GOAL
Report how many lines in the records contain the string "kern", with uppercase and lowercase treated as different. Give only the number.

PROVIDED INFORMATION

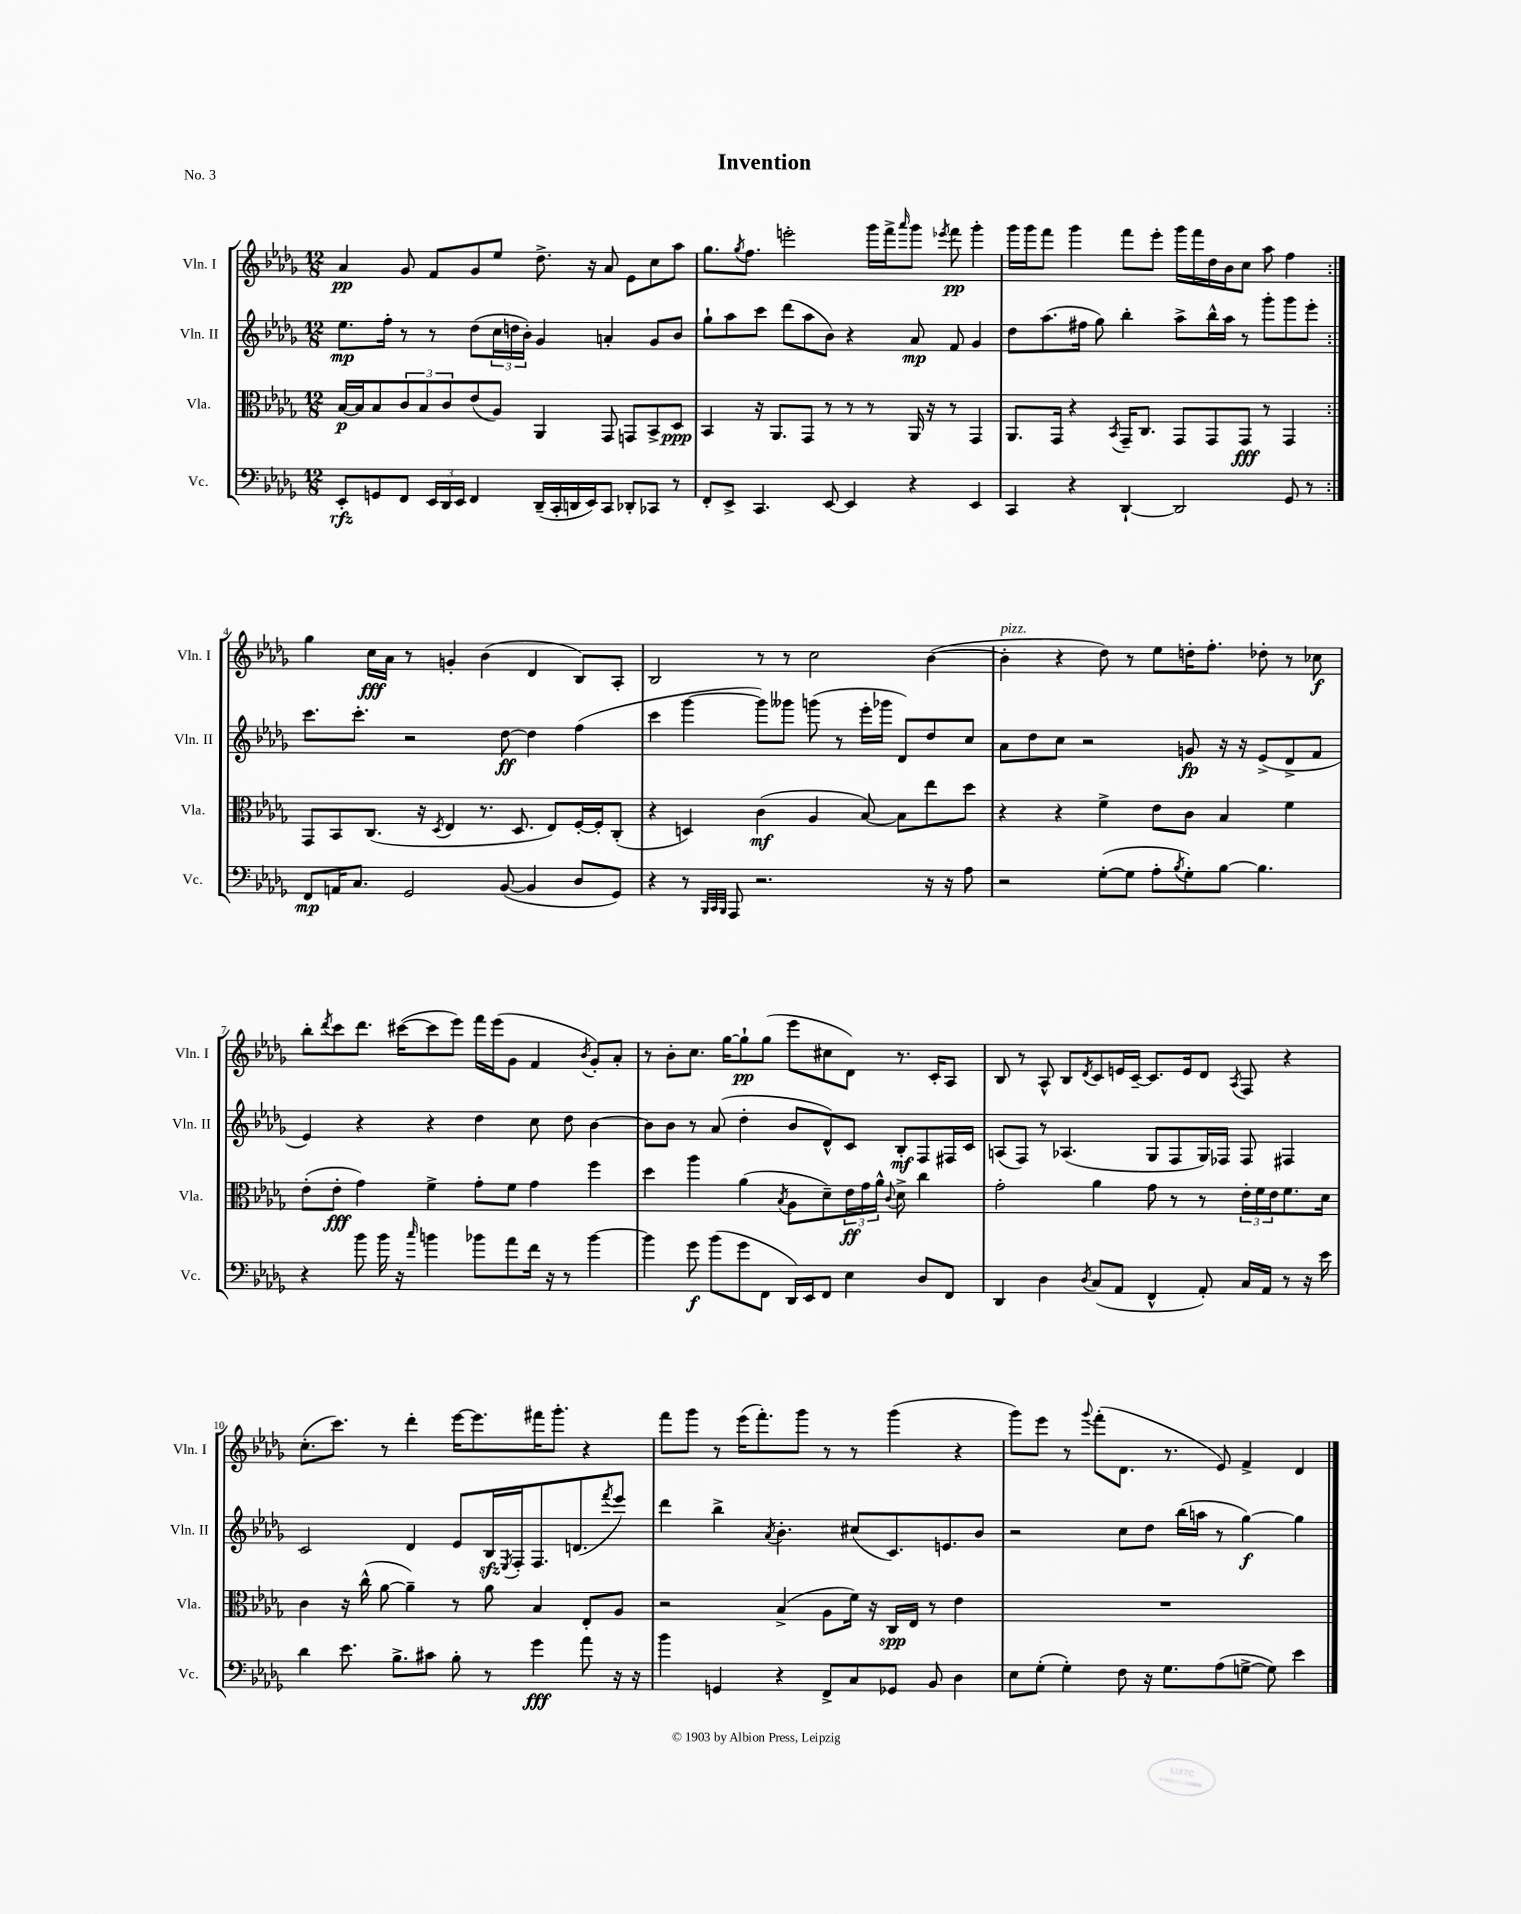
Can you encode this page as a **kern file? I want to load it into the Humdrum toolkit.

**kern	**kern	**kern	**kern
*staff4	*staff3	*staff2	*staff1
*clefF4	*clefC3	*clefG2	*clefG2
*k[b-e-a-d-g-]	*k[b-e-a-d-g-]	*k[b-e-a-d-g-]	*k[b-e-a-d-g-]
*M12/8	*M12/8	*M12/8	*M12/8
8EE-'/L	[16B-/LL	8.ee-\L	4a-/
.	16B-/]J	.	.
8GG/	8B-/	.	.
.	.	16ff'\Jk	.
8FF/J	12c/	8r	8g-/
.	12B-/	.	.
24EE-/LL	.	8r	8f/L
24DD-/	12c/	.	.
24EE-/JJ	.	.	.
4FF/	(8e-/	(8dd-\L	8g-/
.	8A-/J)	24cc\L	8ee-/J
.	.	24dd\	.
.	.	24b-'\JJ)	.
(16DD-~/LL	4AA-/	4g-/	8.dd-^\
16CC'/	.	.	.
16DD/	.	.	.
16EE-/J)	.	.	16r
8CC/J	8GG-/	4a'/	8a-/
8DD-'/L	8GG/L	.	8e-\L
8CC-/J	8BB-^/	8g-/L	8cc\
8r	8D-/J	8b-/J	8aa-\J
=	=	=	=
8FF'/L	4BB-/	8gg-`\L	8.gg-\L
8EE-^/J	.	8aa-\	.
.	.	.	8qgg-/
.	.	.	8.ff\J
4.CC/	16r	8ccc\J	.
.	8.AA-/L	.	.
.	.	(8ddd-\L	2eee'\
.	8GG-/J	8aa-\	.
[8EE-/	8r	8b-\J)	.
4EE-/]	8r	4r	.
.	8r	.	16ggg-\LL
.	.	.	16fff^\J
.	.	.	16qqaaa-/
4r	16AA-/	8a-/	8ggg-\J
.	16r	.	.
.	.	.	8qeee-/
.	8r	8f/	8fff\
4EE-/	4GG-/	4g-/	4ggg-'\
=	=	=	=
4CC/	8.AA-/L	8dd-\L	16ggg-\LL
.	.	.	16ggg-\J
.	.	(8.aa-\	8fff\J
.	16GG-/Jk	.	.
4r	4r	.	4ggg-\
.	.	16ff#\Jk	.
.	.	8gg-\)	.
.	8qBB-/	.	.
[4DD-`/	16GG-~/LK	4bb-'\	8fff\L
.	8.C/J	.	.
.	.	.	8eee-'\J
2DD-/]	8GG-/L	8aa-^\L	16ggg-\LL
.	.	.	16fff\
.	8GG-/	16bb-^^\L	16dd-\
.	.	16aa-\JJ	16b-\J
.	8GG-/J	8r	8cc\J
.	8r	8ggg-'\L	8aa-\
8GG-/	4GG-/	8ggg-\	4ff\
8r	.	8eee-'\J	.
=:|!	=:|!	=:|!	=:|!
8FF/L	8GG-/L	8.ccc\L	4gg-\
16AA/K	8BB-/	.	.
8.C/J	.	8.ccc'\J	.
.	(8.C/J	.	16cc\LL
.	.	.	16a-\JJ
2GG-/	.	2r	8r
.	16r	.	.
.	8qD-/	.	.
.	4E-/	.	4g'/
.	8.r	.	(4b-\
([8BB-/	.	[8dd-\	.
.	8.D-/	.	.
4BB-/]	.	4dd-\]	4d-/
.	8E-/L)	.	.
8D-/L	[16F'/L	(4ff\	8B-/L)
.	16F'/]J	.	.
8GG-/J)	(8C'/J	.	8A-'/J
=	=	=	=
4r	4r	4ccc\	2B-/
8r	4D/)	[4ggg-\	.
32qqBBB-/LLL	.	.	.
32qqCC/	.	.	.
32qqBBB-/JJJ	.	.	.
8AAA-/	.	.	.
2.r	(4c\	8ggg-\]L)	8r
.	.	8ggg--\J	8r
.	4A-/	(8ggg\	2cc\
.	.	8r	.
.	[8B-/)	16eee-'\LL	.
.	.	16ggg-\JJ	.
.	8B-\]L	8d-/L)	.
16r	8ee-\	8dd-/	([4b-\
16r	.	.	.
8A-\	8dd-\J	8cc/J	.
=	=	=	=
2r	4r	8a-\L	4b-'\]
.	.	8dd-\	.
.	4r	8cc\J	4r
.	.	2r	.
([8G-'\L	4f^\	.	8dd-\)
8G-\]J	.	.	8r
8A-'\L	8e-\L	.	8ee-\L
8qB-/	.	.	.
8G-'\)	8c\J	8g/	16dd'\K
.	.	.	8.ff'\J
[8B-\J	4B-/	16r	.
.	.	16r	.
4.B-\]	.	(8e-^/L	8dd-'\
.	4f\	8d-^/	8r
.	.	8f/J	8cc-\
=	=	=	=
4r	(8e-'\L	4e-/)	8bb-'\L
.	.	.	8qddd-/
.	8e-'\J	.	8ccc\
8b-\	4g-\)	4r	8.ddd-\J
16b-\	.	.	.
16r	.	.	([16ccc#\LK
16qqcc/	.	.	.
4b\	4f^\	4r	8ccc#\]
.	.	.	8eee-\J)
8b-\L	8g-'\L	4dd-\	16fff\LL
.	.	.	(16eee-\J
8a-\	8f\J	.	8g-\J
16f\Jk	4g-\	8cc\	4f/
16r	.	.	.
8r	.	8dd-\	.
.	.	.	8qb-/
[4b-\	4ff\	[4b-\	8g-'/L)
.	.	.	8a-'/J
=	=	=	=
4b-\]	4dd-\	8b-\]L	8r
.	.	8b-\J	8b-'\L
8g-\	4aa-\	8r	8.cc\J
(8b-\L	.	(8a-/	.
.	.	.	[16gg-\LK
8g-\	(4a-\	4dd-'\	8gg-`\]
8FF\J	.	.	(8gg-\J
.	8qB-/	.	.
16DD-/LL)	8A-\L	8b-/L	8eee-\L
16EE-/J	.	.	.
8FF/J	8d-~\)	8d-^^/)	8cc#\
4E-\	24e-\L	8c/J	8d-\J)
.	24g-\	.	.
.	24a-^^\JJ	.	.
.	8qqc/	.	.
.	8d-^\	8B-'/L	8.r
8D-/L	4cc\	8F/	.
.	.	.	16c'/LK
8FF/J	.	16F#/L	8A-/J
.	.	16c/JJ	.
=	=	=	=
4DD-/	2g-'\	(8A/L	8B-/
.	.	8F/J)	8r
4D-\	.	8r	8A-^^/
.	.	(4.A-/	8B-/L
8qD-/	.	.	8qd-/
(8C/L	4a-\	.	8c/
8AA-/J	.	.	16e/L
.	.	.	[16c~/JJ
4FF^^/	8g-\	8G-/L	8.c/]L
.	8r	8F/	.
.	.	.	16e/k
8AA-'/)	8r	16G-/L)	8d-/J
.	.	16F-/JJ	.
.	.	.	8qA-/
16C/LL	24e-'\LL	8F-/	8F/
.	24f\	.	.
16AA-/JJ	.	.	.
.	24e-\J	.	.
8r	8.f\	4F#/	4r
16r	.	.	.
16e-\	16d-\Jk	.	.
=	=	=	=
4d-\	4c\	2c/	(8.cc'\L
.	.	.	8.ccc\J)
8.e-\	16r	.	.
.	(16cc^^\	.	.
.	[8a-\	.	8r
8.B-^\L	.	.	.
.	4a-~\])	4d-/	4ddd-'\
8c#\J	.	.	.
8B-'\	8r	8e-/L	[16eee-\LK
.	.	.	8.eee-\]
8r	8a-\	16B-/L	.
.	.	8qE-/	.
.	.	16F'/J	.
4g-\	4B-/	8.F/	16fff#\K
.	.	.	8.ggg-'\J
.	.	(8.d/	.
8a-\	8E-'/L	.	4r
.	.	8qfff/	.
16r	8A-/J	8eee-/J)	.
16r	.	.	.
=	=	=	=
4b-\	2r	4ddd-\	8fff\L
.	.	.	8ggg-\J
4GG/	.	4bb-^\	8r
.	.	.	(16eee-\LK
.	.	.	8.fff'\)
.	.	8qa-/	.
4r	(4B-^/	4.b-'\	.
.	.	.	8ggg-\J
8FF^/L	8A-\L	.	8r
8C/	16f\Jk)	(8cc#/L	8r
.	16r	.	.
8GG-/J	16C/LL	8.c/)	(4ggg-\
.	16E-/JJ	.	.
8BB-/	8r	.	.
.	.	8.e/	.
4D-\	4e-\	.	4r
.	.	8b-/J	.
=	=	=	=
8E-\L	1.r	2r	8ggg-\L)
(8G-'\J	.	.	8eee-\J
4G-'\)	.	.	8r
.	.	.	8qqggg-/
.	.	.	(8fff'\L
8F\	.	8cc\L	8.d-\J
16r	.	8dd-\J	.
8.G-\L	.	.	8.r
.	.	(16bb-\LL	.
.	.	16aa\JJ	.
(8A-\	.	8r	8e-/)
[8G^\J	.	[4gg-\)	4f^/
8G\])	.	.	.
4e-\	.	4gg-\]	4d-/
==	==	==	==
*-	*-	*-	*-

FINAL RESULT
2